EXERCISE DIRECTIONS → From the line that contains "SOIL3 pin AO: D2 -> A6" through the line that contains "RADIO3 pin MISO: D2 -> D6", output every line of the listing below exactly and leave out all the rest.

AVAILABLE DATA →
####

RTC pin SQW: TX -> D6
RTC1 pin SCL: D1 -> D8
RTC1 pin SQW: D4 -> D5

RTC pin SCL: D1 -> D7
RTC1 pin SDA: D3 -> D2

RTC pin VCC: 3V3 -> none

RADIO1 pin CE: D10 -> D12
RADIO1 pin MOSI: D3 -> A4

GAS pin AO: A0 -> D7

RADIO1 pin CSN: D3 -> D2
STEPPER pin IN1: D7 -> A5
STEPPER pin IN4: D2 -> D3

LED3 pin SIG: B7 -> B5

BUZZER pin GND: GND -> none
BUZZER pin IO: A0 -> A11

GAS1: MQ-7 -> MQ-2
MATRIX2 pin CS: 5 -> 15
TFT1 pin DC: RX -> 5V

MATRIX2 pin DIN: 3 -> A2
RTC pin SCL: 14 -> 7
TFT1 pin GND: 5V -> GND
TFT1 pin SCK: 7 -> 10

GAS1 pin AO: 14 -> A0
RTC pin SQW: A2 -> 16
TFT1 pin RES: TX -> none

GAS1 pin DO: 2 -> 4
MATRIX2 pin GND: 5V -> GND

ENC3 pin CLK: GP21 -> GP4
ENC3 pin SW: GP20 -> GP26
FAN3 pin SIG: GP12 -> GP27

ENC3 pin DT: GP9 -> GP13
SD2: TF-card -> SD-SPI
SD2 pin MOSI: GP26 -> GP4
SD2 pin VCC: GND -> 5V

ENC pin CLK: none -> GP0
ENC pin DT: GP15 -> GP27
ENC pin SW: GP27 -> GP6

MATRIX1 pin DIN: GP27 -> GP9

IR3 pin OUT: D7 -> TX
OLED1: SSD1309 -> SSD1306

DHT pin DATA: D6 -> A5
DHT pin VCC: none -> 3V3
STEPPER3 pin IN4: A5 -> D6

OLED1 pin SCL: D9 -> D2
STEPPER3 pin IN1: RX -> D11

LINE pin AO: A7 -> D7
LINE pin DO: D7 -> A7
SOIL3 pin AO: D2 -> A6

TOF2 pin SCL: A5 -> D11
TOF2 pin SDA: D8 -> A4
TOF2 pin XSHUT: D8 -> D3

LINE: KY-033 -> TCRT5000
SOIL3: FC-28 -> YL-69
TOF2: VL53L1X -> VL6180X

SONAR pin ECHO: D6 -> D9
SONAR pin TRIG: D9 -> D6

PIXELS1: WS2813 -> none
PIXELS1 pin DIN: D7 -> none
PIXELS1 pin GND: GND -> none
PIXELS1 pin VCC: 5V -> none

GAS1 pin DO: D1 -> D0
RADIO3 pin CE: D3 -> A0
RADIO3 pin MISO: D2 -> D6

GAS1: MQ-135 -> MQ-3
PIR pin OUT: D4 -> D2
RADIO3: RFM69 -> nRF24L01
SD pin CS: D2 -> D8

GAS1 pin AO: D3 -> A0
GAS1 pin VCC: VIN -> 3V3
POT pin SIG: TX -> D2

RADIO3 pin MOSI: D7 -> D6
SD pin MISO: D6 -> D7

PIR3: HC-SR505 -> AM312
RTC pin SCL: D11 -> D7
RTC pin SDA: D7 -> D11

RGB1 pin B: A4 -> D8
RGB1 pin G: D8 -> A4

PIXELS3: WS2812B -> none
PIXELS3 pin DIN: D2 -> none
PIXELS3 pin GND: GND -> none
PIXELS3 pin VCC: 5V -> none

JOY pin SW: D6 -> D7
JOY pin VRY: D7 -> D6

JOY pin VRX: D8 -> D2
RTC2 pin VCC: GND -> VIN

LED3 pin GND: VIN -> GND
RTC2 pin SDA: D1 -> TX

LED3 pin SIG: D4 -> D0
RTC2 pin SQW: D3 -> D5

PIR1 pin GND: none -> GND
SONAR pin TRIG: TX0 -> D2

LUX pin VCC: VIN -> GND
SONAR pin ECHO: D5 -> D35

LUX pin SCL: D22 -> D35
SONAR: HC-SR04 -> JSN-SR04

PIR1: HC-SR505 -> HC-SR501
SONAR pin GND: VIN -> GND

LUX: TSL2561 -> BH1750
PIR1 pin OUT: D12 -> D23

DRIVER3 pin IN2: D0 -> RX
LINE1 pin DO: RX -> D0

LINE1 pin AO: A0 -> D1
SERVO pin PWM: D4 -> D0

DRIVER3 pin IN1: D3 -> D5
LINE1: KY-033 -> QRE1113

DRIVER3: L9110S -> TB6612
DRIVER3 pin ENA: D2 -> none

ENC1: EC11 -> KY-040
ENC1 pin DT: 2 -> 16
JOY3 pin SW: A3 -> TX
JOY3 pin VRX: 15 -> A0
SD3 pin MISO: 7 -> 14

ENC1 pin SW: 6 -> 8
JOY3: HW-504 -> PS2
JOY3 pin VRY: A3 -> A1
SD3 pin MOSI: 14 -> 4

####

ANSWER BOX →
SOIL3 pin AO: D2 -> A6

TOF2 pin SCL: A5 -> D11
TOF2 pin SDA: D8 -> A4
TOF2 pin XSHUT: D8 -> D3

LINE: KY-033 -> TCRT5000
SOIL3: FC-28 -> YL-69
TOF2: VL53L1X -> VL6180X

SONAR pin ECHO: D6 -> D9
SONAR pin TRIG: D9 -> D6

PIXELS1: WS2813 -> none
PIXELS1 pin DIN: D7 -> none
PIXELS1 pin GND: GND -> none
PIXELS1 pin VCC: 5V -> none

GAS1 pin DO: D1 -> D0
RADIO3 pin CE: D3 -> A0
RADIO3 pin MISO: D2 -> D6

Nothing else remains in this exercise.